* Action item
Only the lines from the one that contains "- change: relocated" through the last line of the records should appear, each printed exactly as it is.

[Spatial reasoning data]

▶

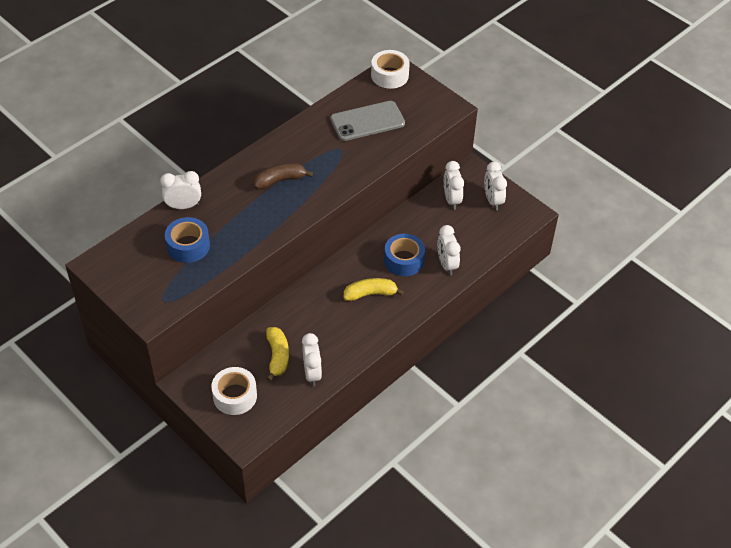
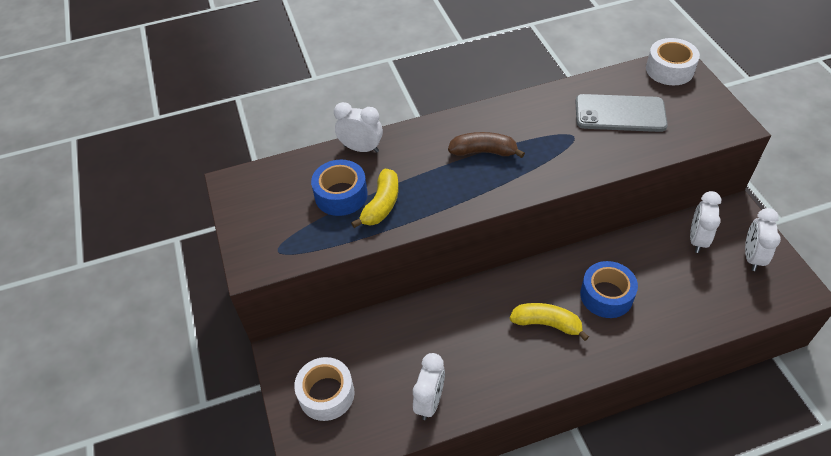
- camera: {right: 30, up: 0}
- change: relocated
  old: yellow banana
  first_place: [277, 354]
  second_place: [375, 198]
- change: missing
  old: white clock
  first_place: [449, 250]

◀

* Task response
- change: relocated
  old: yellow banana
  first_place: [277, 354]
  second_place: [375, 198]
- change: missing
  old: white clock
  first_place: [449, 250]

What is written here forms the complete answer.